▶ **Dataset content**:
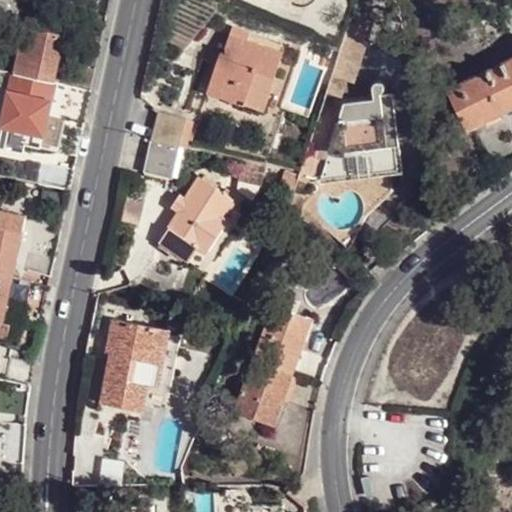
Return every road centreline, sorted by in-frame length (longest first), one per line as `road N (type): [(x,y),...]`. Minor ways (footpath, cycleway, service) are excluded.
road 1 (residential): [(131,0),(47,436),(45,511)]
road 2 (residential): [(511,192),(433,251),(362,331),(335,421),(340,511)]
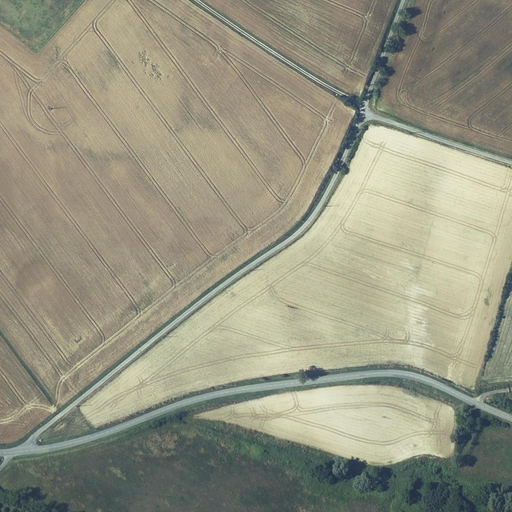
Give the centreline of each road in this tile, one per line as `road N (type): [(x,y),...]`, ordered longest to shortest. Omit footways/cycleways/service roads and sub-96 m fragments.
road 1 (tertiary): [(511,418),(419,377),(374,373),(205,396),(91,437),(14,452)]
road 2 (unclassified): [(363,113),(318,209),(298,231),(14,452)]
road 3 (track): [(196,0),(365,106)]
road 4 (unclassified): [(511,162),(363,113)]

▶ **What you should do**: Please convert all of the entries above into a two-column CSV with the headers entry_text and answer, one row per entry. Put each entry's text and its answer in a single quoted field each, replace line breaks with spaces, and leave out the pictures.

▶ **Expected answer**:
entry_text,answer
"Return every road centreline, sorted by in-frame length (longest first), one per line as `road N (type): [(x,y),...]`. Minor ways (footpath, cycleway, service) are excluded.","road 1 (residential): [(131,0),(47,436),(45,511)] road 2 (residential): [(511,192),(433,251),(362,331),(335,421),(340,511)]"
"Give the centreline of each road in this tile, one per line as `road N (type): [(x,y),...]`, ordered longest to shortest. Omit footways/cycleways/service roads and sub-96 m fragments.","road 1 (tertiary): [(511,418),(419,377),(374,373),(205,396),(91,437),(14,452)] road 2 (unclassified): [(363,113),(318,209),(298,231),(14,452)] road 3 (track): [(196,0),(365,106)] road 4 (unclassified): [(511,162),(363,113)]"